WHAT YOU SHOULD DO:
In the listing that follows, how many lines include the string "none"? Reply with only the number.
--------------------------------
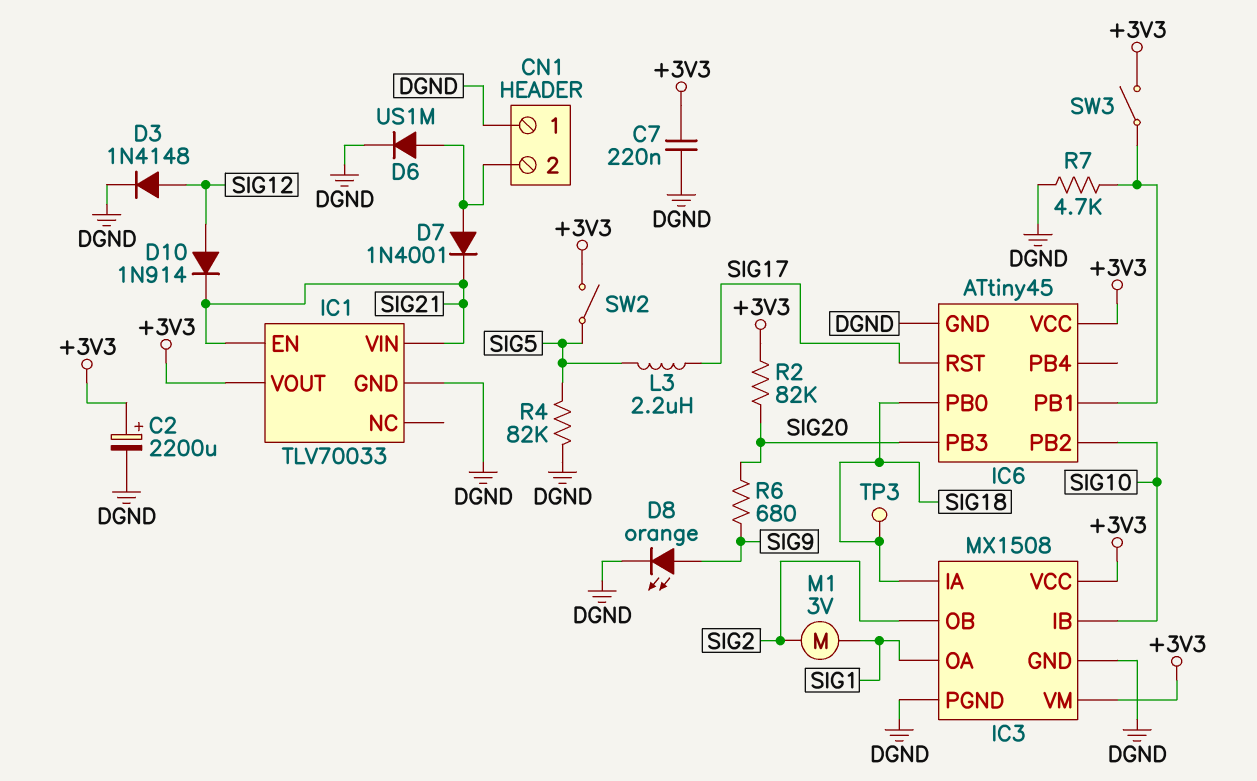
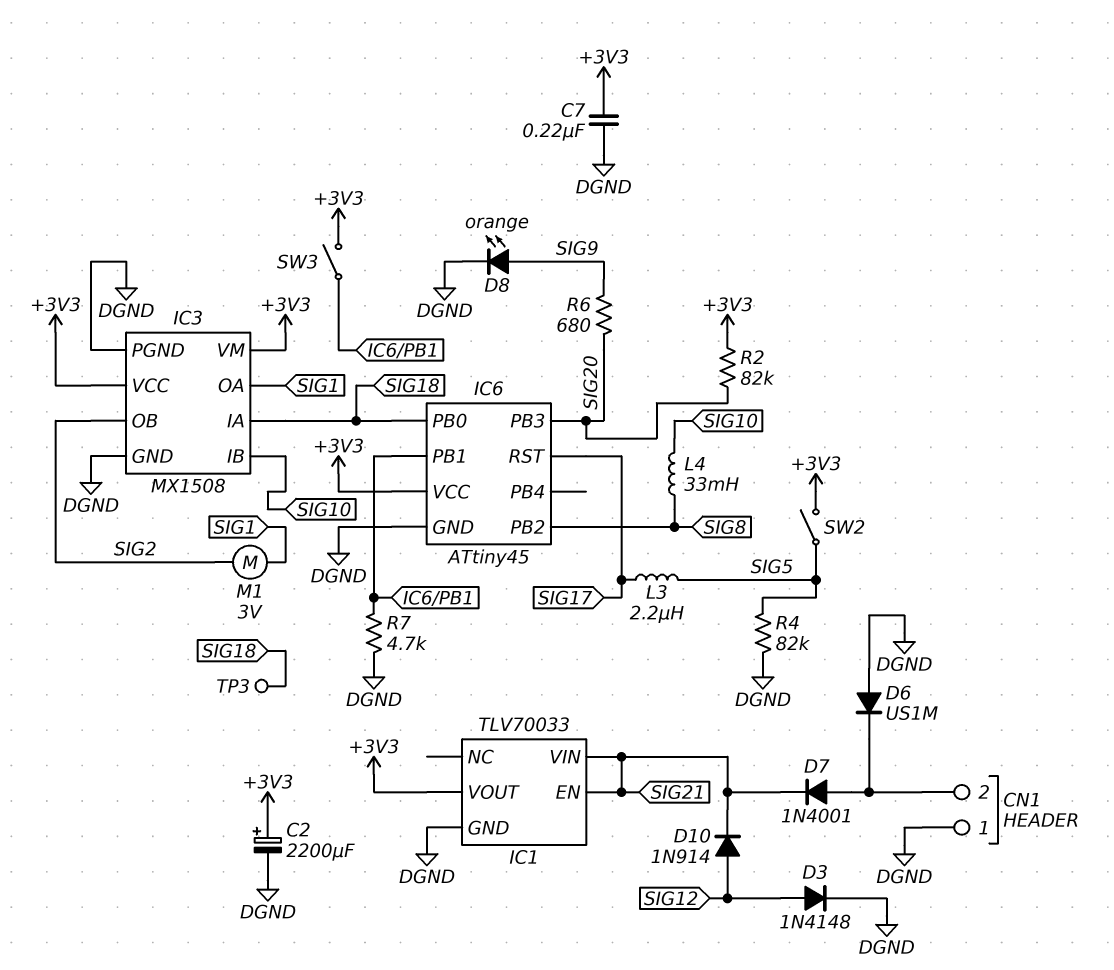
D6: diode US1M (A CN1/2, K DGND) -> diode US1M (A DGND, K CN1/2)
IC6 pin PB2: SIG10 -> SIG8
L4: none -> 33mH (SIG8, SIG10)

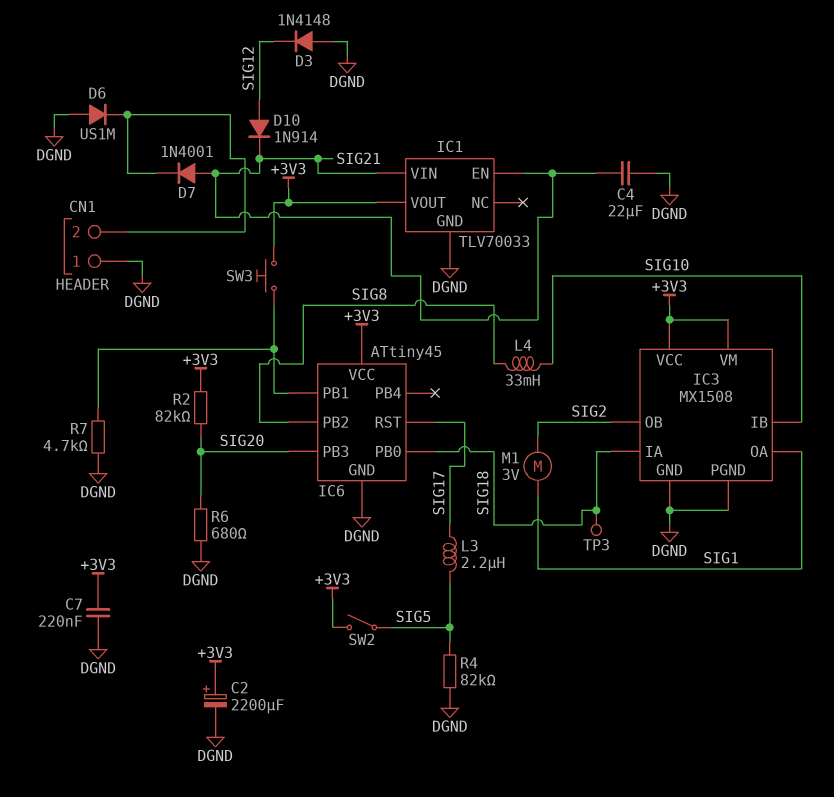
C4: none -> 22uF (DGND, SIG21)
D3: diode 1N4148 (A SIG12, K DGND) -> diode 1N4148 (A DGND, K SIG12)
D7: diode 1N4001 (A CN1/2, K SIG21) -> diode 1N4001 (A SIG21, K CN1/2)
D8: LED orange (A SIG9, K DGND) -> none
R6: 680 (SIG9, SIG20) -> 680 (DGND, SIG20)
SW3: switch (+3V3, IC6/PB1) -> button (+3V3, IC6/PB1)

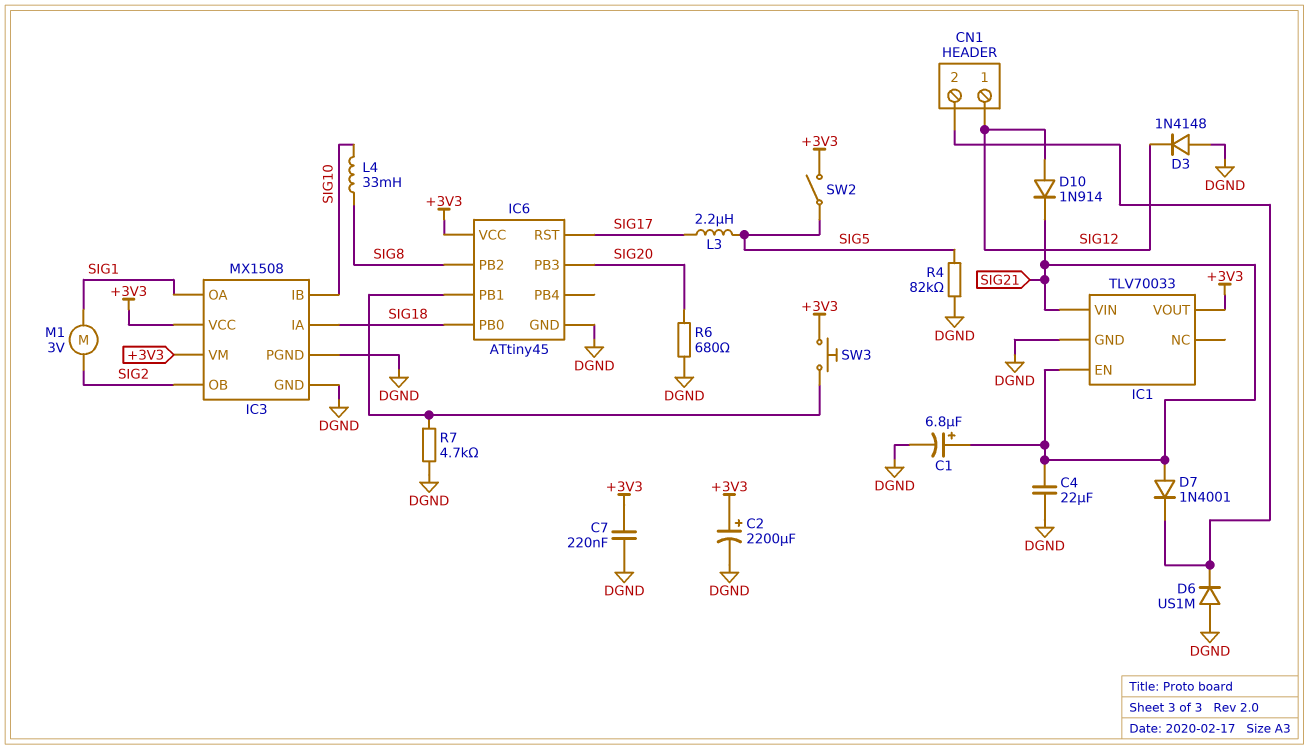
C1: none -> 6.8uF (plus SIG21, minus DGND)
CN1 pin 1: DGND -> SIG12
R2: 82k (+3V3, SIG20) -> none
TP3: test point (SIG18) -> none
--------------------------------
OUTPUT OF THE EXERCISE:
6